Dataset items
####################
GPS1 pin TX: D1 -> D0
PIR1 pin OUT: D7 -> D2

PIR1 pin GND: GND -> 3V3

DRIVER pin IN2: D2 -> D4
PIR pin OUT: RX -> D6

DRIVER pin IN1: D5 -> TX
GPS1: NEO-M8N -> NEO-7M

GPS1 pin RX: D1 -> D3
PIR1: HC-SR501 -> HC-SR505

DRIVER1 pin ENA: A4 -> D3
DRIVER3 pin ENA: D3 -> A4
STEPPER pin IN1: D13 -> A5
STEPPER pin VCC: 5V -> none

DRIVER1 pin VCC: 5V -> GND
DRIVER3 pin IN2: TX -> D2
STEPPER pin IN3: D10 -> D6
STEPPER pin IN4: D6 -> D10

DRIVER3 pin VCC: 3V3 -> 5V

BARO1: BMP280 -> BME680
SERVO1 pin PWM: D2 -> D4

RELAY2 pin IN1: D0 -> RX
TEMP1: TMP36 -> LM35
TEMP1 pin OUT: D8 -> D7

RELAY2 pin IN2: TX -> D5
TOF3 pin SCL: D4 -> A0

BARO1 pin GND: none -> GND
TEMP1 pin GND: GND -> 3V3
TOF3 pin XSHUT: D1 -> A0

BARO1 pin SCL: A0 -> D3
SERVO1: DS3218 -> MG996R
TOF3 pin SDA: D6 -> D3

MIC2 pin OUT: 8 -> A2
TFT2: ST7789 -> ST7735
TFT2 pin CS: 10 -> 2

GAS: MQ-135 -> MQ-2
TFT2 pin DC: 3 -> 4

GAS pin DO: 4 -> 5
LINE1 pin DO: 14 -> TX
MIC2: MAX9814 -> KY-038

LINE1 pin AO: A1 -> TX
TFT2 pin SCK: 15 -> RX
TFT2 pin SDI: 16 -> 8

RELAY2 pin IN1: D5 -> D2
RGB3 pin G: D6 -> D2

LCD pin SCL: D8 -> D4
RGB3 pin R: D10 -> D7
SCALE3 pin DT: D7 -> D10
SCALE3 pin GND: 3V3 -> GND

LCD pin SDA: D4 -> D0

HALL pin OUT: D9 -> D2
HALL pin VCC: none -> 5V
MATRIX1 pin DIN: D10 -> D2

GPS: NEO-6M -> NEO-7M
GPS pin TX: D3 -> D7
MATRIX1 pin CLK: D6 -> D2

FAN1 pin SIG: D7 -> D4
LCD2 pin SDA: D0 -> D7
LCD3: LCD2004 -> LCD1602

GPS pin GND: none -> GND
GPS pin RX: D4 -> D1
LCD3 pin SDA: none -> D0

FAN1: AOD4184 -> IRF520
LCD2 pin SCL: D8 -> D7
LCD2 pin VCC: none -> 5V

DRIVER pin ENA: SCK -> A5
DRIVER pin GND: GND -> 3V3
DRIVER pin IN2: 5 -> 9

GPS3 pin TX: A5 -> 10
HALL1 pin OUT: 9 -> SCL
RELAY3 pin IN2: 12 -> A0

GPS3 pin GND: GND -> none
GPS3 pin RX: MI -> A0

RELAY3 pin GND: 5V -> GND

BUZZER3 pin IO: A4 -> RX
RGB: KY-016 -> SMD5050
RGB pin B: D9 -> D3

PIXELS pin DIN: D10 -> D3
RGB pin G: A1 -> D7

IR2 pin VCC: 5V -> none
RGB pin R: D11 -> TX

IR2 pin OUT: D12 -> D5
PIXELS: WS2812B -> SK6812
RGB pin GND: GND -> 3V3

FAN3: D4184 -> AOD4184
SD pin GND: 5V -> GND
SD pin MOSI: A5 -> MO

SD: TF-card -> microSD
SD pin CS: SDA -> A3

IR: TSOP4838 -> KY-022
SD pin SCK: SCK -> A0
####################
* [Problem] Using the data above, reproduce exactly the lines between those holding "RELAY2 pin IN1: D0 -> RX" and "GPS3 pin RX: MI -> A0", inclusive, and no others.

* [Answer to this problem]
RELAY2 pin IN1: D0 -> RX
TEMP1: TMP36 -> LM35
TEMP1 pin OUT: D8 -> D7

RELAY2 pin IN2: TX -> D5
TOF3 pin SCL: D4 -> A0

BARO1 pin GND: none -> GND
TEMP1 pin GND: GND -> 3V3
TOF3 pin XSHUT: D1 -> A0

BARO1 pin SCL: A0 -> D3
SERVO1: DS3218 -> MG996R
TOF3 pin SDA: D6 -> D3

MIC2 pin OUT: 8 -> A2
TFT2: ST7789 -> ST7735
TFT2 pin CS: 10 -> 2

GAS: MQ-135 -> MQ-2
TFT2 pin DC: 3 -> 4

GAS pin DO: 4 -> 5
LINE1 pin DO: 14 -> TX
MIC2: MAX9814 -> KY-038

LINE1 pin AO: A1 -> TX
TFT2 pin SCK: 15 -> RX
TFT2 pin SDI: 16 -> 8

RELAY2 pin IN1: D5 -> D2
RGB3 pin G: D6 -> D2

LCD pin SCL: D8 -> D4
RGB3 pin R: D10 -> D7
SCALE3 pin DT: D7 -> D10
SCALE3 pin GND: 3V3 -> GND

LCD pin SDA: D4 -> D0

HALL pin OUT: D9 -> D2
HALL pin VCC: none -> 5V
MATRIX1 pin DIN: D10 -> D2

GPS: NEO-6M -> NEO-7M
GPS pin TX: D3 -> D7
MATRIX1 pin CLK: D6 -> D2

FAN1 pin SIG: D7 -> D4
LCD2 pin SDA: D0 -> D7
LCD3: LCD2004 -> LCD1602

GPS pin GND: none -> GND
GPS pin RX: D4 -> D1
LCD3 pin SDA: none -> D0

FAN1: AOD4184 -> IRF520
LCD2 pin SCL: D8 -> D7
LCD2 pin VCC: none -> 5V

DRIVER pin ENA: SCK -> A5
DRIVER pin GND: GND -> 3V3
DRIVER pin IN2: 5 -> 9

GPS3 pin TX: A5 -> 10
HALL1 pin OUT: 9 -> SCL
RELAY3 pin IN2: 12 -> A0

GPS3 pin GND: GND -> none
GPS3 pin RX: MI -> A0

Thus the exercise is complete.